= Records from a collection =
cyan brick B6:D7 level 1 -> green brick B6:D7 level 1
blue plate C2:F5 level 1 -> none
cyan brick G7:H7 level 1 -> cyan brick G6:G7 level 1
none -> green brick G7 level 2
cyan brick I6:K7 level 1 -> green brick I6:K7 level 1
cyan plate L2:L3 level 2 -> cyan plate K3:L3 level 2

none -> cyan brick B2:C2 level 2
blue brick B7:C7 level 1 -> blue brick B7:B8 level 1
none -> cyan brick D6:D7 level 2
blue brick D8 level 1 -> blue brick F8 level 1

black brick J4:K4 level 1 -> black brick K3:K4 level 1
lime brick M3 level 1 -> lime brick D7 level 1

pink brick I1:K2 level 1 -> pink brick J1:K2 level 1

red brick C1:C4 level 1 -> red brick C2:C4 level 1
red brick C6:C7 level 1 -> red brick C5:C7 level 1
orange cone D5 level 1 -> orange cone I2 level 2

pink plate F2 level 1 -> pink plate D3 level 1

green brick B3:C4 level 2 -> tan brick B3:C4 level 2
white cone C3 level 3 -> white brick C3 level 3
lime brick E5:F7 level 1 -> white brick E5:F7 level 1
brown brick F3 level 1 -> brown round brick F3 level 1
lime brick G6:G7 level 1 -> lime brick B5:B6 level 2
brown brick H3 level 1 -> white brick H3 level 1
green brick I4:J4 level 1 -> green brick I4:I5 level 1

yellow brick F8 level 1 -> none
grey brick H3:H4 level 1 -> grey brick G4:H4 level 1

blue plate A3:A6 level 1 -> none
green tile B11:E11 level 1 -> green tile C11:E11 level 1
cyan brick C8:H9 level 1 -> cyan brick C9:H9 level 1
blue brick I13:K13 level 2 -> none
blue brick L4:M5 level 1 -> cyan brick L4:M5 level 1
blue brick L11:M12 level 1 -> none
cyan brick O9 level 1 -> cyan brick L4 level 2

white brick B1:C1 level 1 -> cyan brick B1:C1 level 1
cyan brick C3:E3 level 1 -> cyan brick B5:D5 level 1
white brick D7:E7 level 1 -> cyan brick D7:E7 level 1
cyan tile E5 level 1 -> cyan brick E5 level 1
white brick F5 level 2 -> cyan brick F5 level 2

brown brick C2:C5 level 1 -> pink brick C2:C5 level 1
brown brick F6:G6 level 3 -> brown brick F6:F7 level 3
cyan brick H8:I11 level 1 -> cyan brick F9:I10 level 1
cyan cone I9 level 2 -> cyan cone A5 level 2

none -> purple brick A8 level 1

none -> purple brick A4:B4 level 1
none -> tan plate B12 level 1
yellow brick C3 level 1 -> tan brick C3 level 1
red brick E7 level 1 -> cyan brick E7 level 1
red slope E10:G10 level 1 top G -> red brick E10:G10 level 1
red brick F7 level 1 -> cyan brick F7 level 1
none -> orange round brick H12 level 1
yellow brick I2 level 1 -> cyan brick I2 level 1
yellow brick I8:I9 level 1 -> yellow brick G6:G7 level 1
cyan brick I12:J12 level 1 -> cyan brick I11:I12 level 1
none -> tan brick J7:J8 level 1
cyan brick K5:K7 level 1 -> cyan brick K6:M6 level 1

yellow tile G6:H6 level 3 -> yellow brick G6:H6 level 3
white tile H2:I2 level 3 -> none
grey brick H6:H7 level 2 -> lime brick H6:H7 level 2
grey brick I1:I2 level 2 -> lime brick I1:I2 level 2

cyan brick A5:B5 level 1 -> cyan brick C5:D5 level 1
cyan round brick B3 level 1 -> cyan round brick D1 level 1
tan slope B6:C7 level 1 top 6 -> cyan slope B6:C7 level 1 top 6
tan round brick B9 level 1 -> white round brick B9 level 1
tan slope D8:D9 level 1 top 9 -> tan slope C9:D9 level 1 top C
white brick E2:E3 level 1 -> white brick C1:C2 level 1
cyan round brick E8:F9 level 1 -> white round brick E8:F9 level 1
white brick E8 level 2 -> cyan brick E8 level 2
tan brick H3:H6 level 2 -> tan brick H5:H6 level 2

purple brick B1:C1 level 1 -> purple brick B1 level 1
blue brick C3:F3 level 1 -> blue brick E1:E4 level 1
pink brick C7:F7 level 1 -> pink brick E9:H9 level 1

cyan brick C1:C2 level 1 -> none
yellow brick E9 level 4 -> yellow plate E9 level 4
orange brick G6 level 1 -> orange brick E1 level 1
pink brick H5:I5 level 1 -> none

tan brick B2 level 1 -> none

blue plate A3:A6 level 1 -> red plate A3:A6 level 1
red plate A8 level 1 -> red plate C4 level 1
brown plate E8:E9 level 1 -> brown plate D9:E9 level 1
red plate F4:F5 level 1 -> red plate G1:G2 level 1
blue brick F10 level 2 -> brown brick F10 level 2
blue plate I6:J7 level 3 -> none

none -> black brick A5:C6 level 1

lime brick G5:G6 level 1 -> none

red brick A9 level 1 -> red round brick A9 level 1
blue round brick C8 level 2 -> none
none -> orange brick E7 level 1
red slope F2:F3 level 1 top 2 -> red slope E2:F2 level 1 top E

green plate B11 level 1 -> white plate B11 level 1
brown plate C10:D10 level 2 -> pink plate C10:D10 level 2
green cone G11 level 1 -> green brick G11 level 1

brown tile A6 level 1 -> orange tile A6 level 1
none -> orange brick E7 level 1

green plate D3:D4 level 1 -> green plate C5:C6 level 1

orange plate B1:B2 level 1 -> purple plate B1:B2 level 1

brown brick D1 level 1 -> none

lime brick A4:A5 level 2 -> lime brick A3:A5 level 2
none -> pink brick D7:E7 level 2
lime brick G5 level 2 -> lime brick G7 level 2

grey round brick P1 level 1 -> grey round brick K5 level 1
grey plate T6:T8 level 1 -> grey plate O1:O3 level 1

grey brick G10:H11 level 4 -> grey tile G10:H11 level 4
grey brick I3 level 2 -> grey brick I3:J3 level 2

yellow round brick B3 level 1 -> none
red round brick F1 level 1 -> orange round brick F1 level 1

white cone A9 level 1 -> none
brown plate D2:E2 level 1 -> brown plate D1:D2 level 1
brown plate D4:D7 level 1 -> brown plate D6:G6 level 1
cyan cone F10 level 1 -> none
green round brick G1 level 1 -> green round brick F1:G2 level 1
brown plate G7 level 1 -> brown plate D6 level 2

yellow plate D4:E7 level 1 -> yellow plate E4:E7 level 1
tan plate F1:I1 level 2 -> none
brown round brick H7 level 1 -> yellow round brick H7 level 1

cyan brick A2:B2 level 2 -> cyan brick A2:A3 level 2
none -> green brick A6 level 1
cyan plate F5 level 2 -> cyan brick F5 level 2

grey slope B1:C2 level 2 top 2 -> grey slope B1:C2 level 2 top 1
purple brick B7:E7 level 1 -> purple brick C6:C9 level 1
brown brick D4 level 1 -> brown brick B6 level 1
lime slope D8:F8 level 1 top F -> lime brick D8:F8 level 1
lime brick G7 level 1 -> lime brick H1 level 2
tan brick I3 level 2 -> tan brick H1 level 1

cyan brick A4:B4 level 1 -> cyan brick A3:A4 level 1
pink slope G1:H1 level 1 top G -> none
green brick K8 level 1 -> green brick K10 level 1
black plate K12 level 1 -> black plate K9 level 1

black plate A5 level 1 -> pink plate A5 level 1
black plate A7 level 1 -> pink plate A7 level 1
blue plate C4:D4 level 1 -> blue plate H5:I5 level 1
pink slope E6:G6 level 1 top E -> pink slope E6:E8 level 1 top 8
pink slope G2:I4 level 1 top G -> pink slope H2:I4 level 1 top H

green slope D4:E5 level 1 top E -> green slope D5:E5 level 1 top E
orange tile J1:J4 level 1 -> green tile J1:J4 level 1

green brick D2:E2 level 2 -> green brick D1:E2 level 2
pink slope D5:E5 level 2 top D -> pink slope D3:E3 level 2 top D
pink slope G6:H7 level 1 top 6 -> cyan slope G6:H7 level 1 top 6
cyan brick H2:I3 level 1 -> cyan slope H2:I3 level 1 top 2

= What you should do =
Lines to set down from above: the line with "blue brick I13:K13 level 2 -> none", the line with "cyan brick C3:E3", and every line between, each exactly as written.

= Solution =
blue brick I13:K13 level 2 -> none
blue brick L4:M5 level 1 -> cyan brick L4:M5 level 1
blue brick L11:M12 level 1 -> none
cyan brick O9 level 1 -> cyan brick L4 level 2

white brick B1:C1 level 1 -> cyan brick B1:C1 level 1
cyan brick C3:E3 level 1 -> cyan brick B5:D5 level 1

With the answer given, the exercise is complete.